Work to complete:
The output should be every line below, retyped exactly, with no images.
+ + + + +
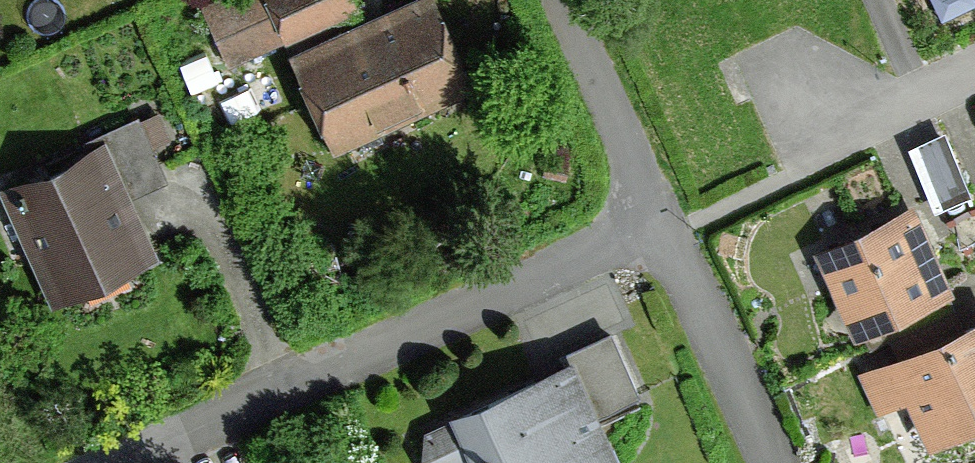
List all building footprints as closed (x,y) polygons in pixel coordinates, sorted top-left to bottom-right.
[(358,10),(354,0),(211,0),(201,4),(226,65),(358,10)] [(474,94),(433,0),(422,0),(290,57),(333,155),(474,94)] [(949,112),(917,124),(941,188),(972,177),(949,112)] [(89,149),(93,160),(5,197),(53,311),(154,269),(127,204),(166,188),(140,127),(89,149)] [(951,301),(908,213),(812,259),(855,347),(951,301)] [(862,383),(882,424),(907,412),(931,462),(974,441),(974,330),(862,383)] [(471,462),(615,462),(598,423),(633,408),(608,348),(566,366),(570,374),(454,423),(471,462)]
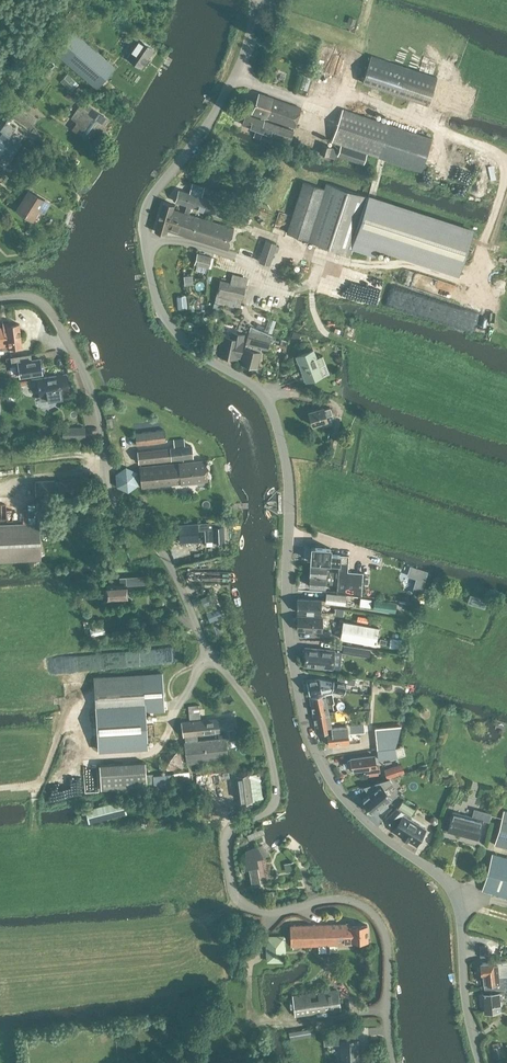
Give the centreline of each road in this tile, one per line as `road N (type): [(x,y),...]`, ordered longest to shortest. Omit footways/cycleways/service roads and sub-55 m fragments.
road 1 (unclassified): [(477,1062),(451,890),(366,822),(332,783),(304,729),(276,417),(261,392),(179,337),(157,303),(148,264),(147,205),(221,103),(252,36),(254,0)]
road 2 (unclassified): [(393,1062),(388,946),(376,917),(347,900),(278,909),(236,894),(231,835),(273,809),(277,786),(266,737),(169,574),(110,495),(105,438),(56,321),(34,299),(0,301)]
road 3 (track): [(207,645),(155,754),(81,757),(79,719),(65,719),(39,784),(0,790)]

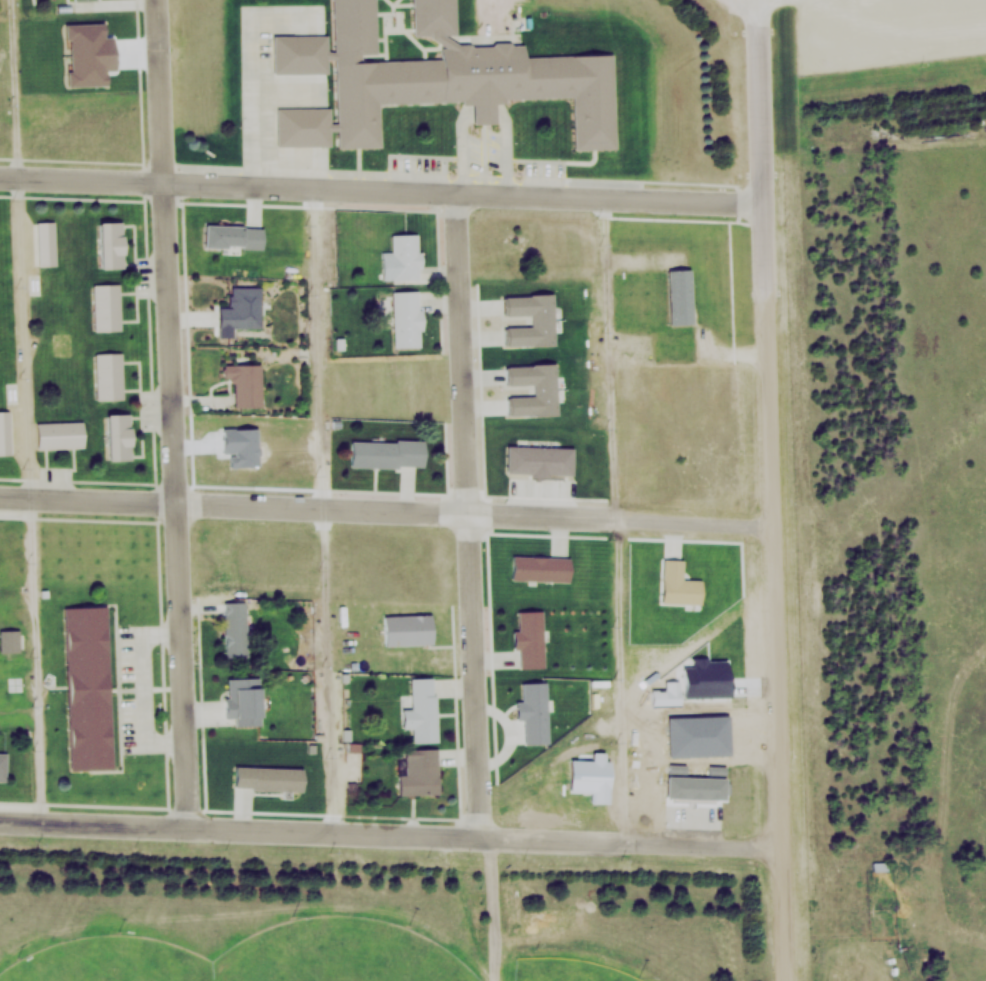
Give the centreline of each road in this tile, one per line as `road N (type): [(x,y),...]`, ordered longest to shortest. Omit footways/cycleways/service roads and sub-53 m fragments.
road 1 (residential): [(193,827),(158,0)]
road 2 (residential): [(0,496),(776,526)]
road 3 (residential): [(770,302),(787,980)]
road 4 (residential): [(458,193),(481,835)]
road 5 (residential): [(167,182),(766,203)]
road 6 (residential): [(784,847),(193,827)]
road 7 (residential): [(763,14),(770,302)]
road 8 (residential): [(0,822),(193,827)]
road 9 (residential): [(0,176),(167,182)]

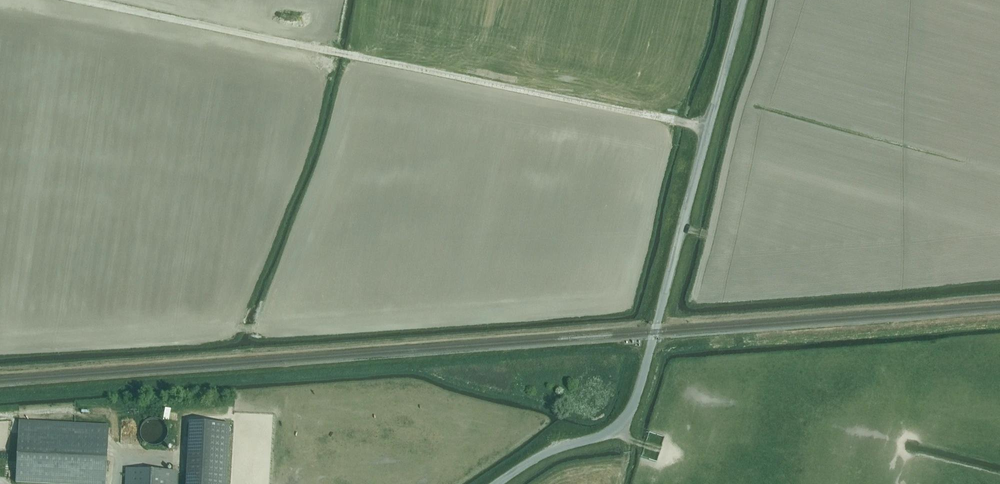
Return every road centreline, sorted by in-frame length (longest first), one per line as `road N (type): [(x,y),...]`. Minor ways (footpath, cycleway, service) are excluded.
road 1 (track): [(709,128),(82,0)]
road 2 (unclassified): [(499,483),(538,457),(611,431),(632,409),(743,0)]
road 3 (track): [(118,454),(115,418),(104,412),(0,415)]

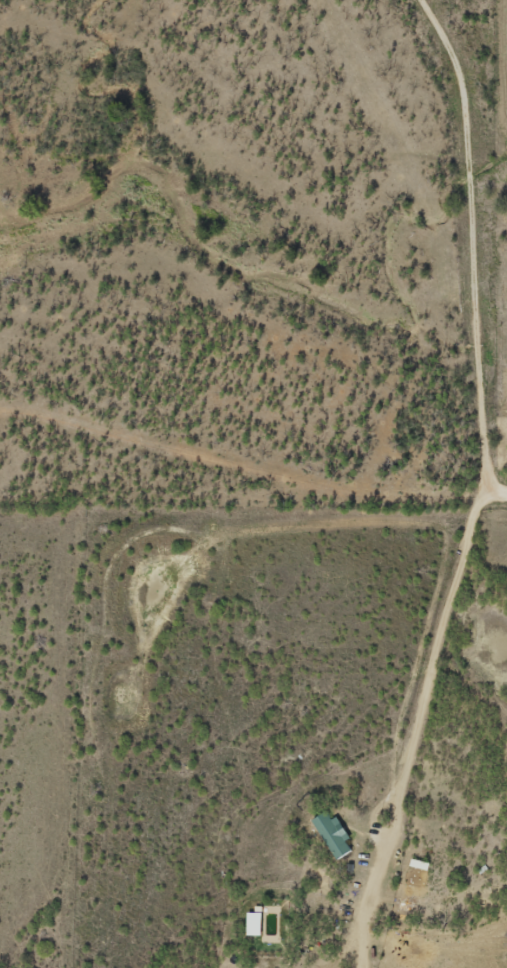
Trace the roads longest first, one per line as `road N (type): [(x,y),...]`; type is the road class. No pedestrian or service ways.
road 1 (residential): [(374,967),(475,633),(480,523),(470,196),(369,0)]
road 2 (residential): [(506,522),(480,523),(410,553),(345,548),(150,478),(0,456)]

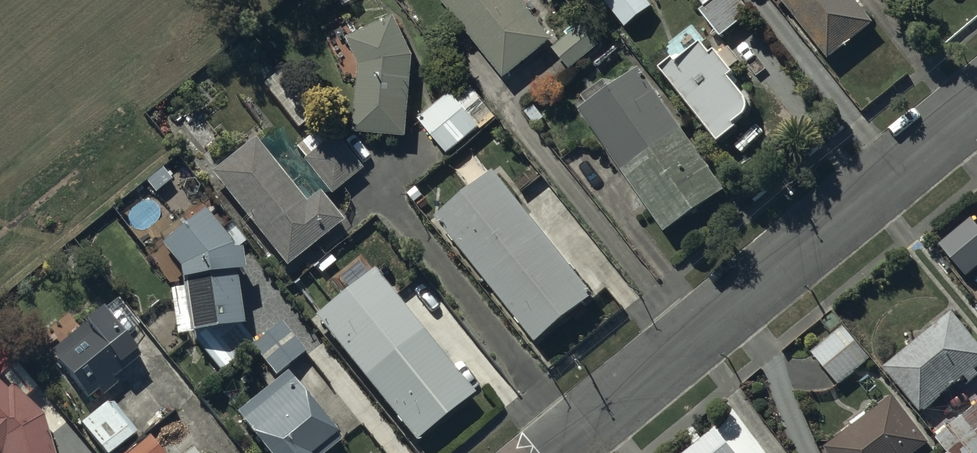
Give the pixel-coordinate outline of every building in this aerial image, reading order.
+ + + + +
Output:
List all building footprints as closed (x,y) polygons in pixel coordinates, sorted top-left to bottom-right.
[(358,10),(354,0),(211,0),(201,4),(226,65),(358,10)] [(474,94),(433,0),(422,0),(290,57),(333,155),(474,94)] [(949,112),(917,124),(941,188),(972,177),(949,112)] [(89,149),(93,160),(5,197),(53,311),(154,269),(127,204),(166,188),(140,127),(89,149)] [(951,301),(908,213),(812,259),(855,347),(951,301)] [(862,383),(882,424),(907,412),(931,462),(974,441),(974,330),(862,383)] [(471,462),(615,462),(598,423),(633,408),(608,348),(566,366),(570,374),(454,423),(471,462)]
Give the centreline of each road in this tile, one per line as `road N (type): [(x,y),...]`, ordered longest to shortest. Omit footways/cycleways/service roads and sub-55 m fragments.
road 1 (unclassified): [(477,1062),(451,890),(366,822),(332,783),(304,729),(276,417),(261,392),(179,337),(157,303),(148,264),(147,205),(221,103),(252,36),(254,0)]
road 2 (unclassified): [(393,1062),(388,946),(376,917),(347,900),(278,909),(236,894),(231,835),(273,809),(277,786),(266,737),(169,574),(110,495),(105,438),(56,321),(34,299),(0,301)]
road 3 (track): [(207,645),(155,754),(81,757),(79,719),(65,719),(39,784),(0,790)]

Give the centreline of each road in this tile, one per line as `road N (type): [(x,y),...]`, ordered longest to shortest. Omit footways/cycleways/service roads and sub-53 m fragments.
road 1 (residential): [(193,827),(158,0)]
road 2 (residential): [(0,496),(776,526)]
road 3 (residential): [(770,302),(787,980)]
road 4 (residential): [(458,193),(481,835)]
road 5 (residential): [(167,182),(766,203)]
road 6 (residential): [(784,847),(193,827)]
road 7 (residential): [(763,14),(770,302)]
road 8 (residential): [(0,822),(193,827)]
road 9 (residential): [(0,176),(167,182)]

Return every road centreline, sorted by in-frame length (longest first), one per line as `road N (type): [(x,y),...]`. Minor ways (footpath, cycleway, service) are excluded.
road 1 (track): [(709,128),(82,0)]
road 2 (unclassified): [(499,483),(538,457),(611,431),(632,409),(743,0)]
road 3 (track): [(118,454),(115,418),(104,412),(0,415)]

Trace the roads longest first, one per line as `road N (type): [(x,y),...]`; type is the road class. No pedestrian or service ways.
road 1 (residential): [(374,967),(475,633),(480,523),(470,196),(369,0)]
road 2 (residential): [(506,522),(480,523),(410,553),(345,548),(150,478),(0,456)]

Give the pixel-coordinate outline of every building in this aerial image, reading order.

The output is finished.